Action item
Of the entries that follow, how many lines hold the string "phone"? Write the number and nothing more.

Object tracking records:
----------------------------------------

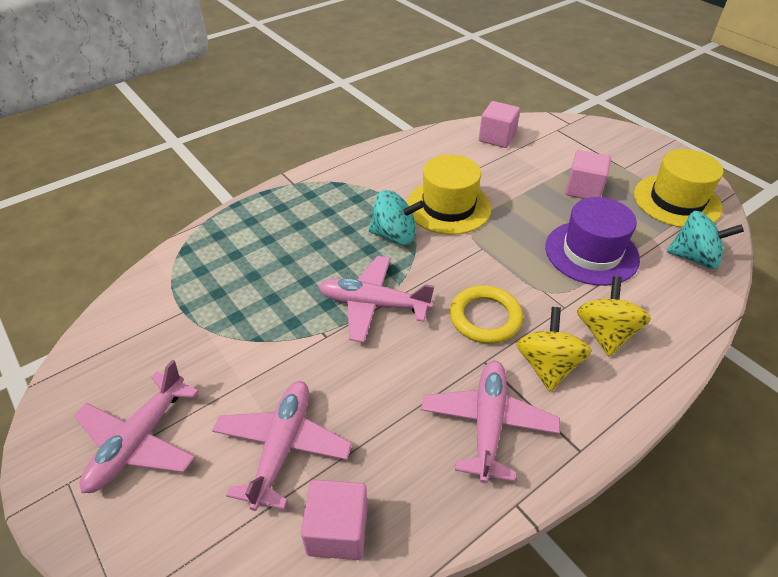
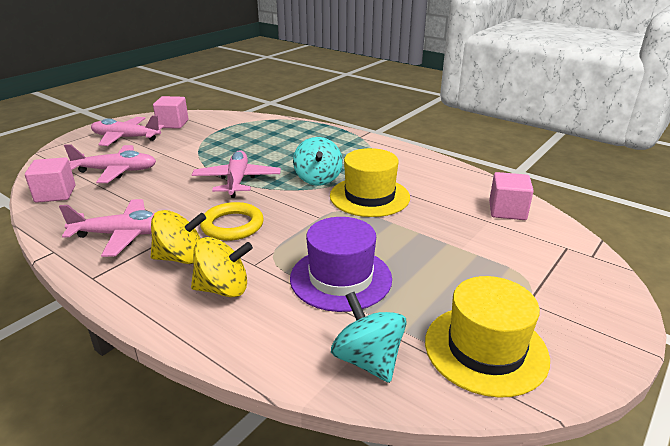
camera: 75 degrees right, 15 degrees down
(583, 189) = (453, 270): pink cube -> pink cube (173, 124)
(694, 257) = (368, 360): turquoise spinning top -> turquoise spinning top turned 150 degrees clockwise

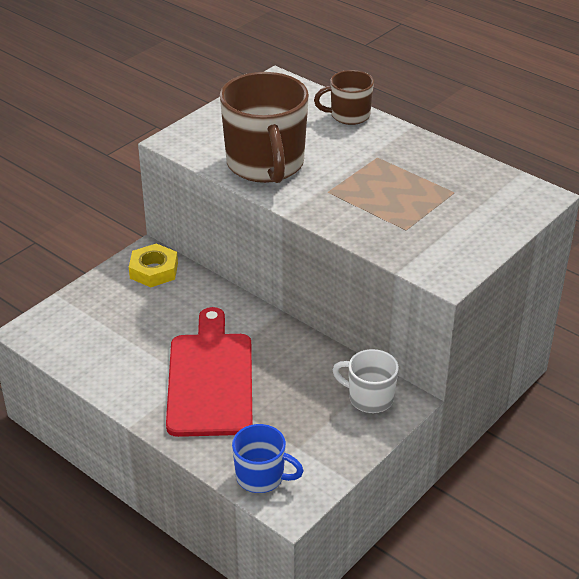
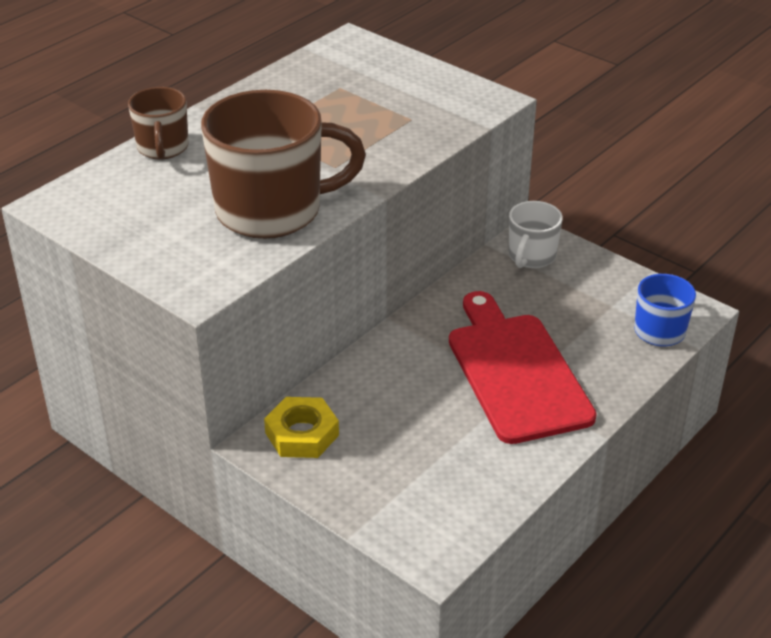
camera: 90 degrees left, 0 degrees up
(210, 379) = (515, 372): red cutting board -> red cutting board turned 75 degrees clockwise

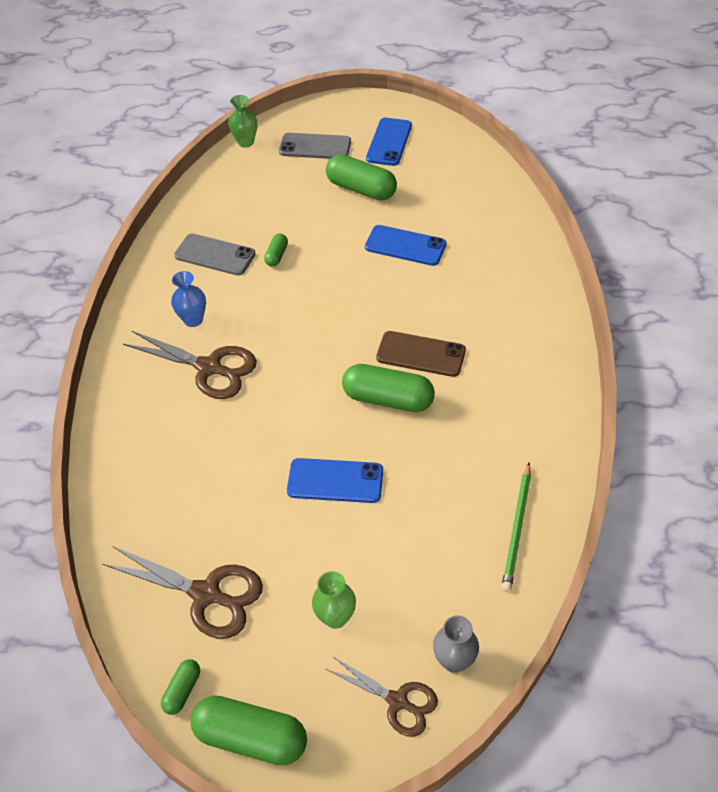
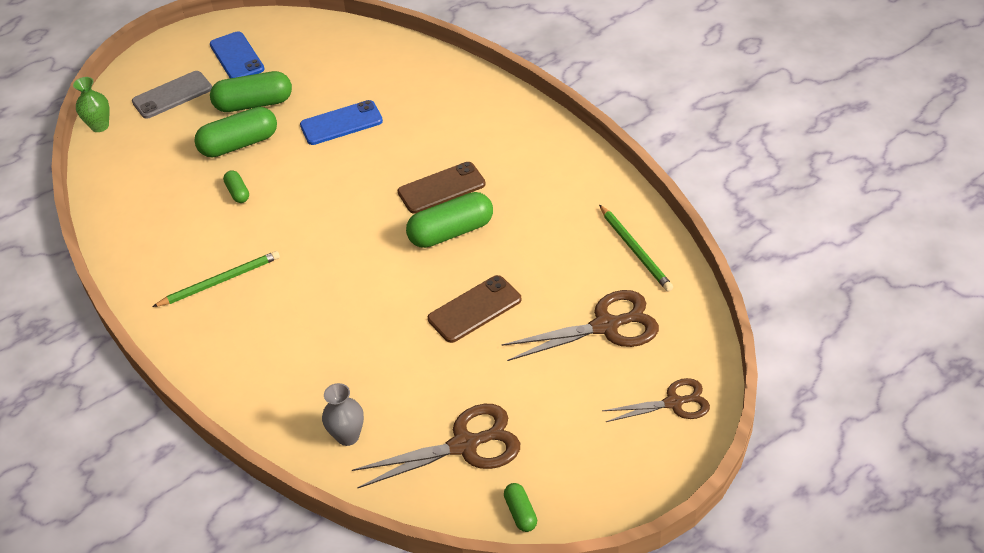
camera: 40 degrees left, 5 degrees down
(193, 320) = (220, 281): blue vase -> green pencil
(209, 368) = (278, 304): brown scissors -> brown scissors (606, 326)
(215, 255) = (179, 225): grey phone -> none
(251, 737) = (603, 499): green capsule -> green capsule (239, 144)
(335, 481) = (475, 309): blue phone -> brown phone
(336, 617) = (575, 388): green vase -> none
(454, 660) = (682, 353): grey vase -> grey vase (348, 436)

----------------------------------------

Problem solution
2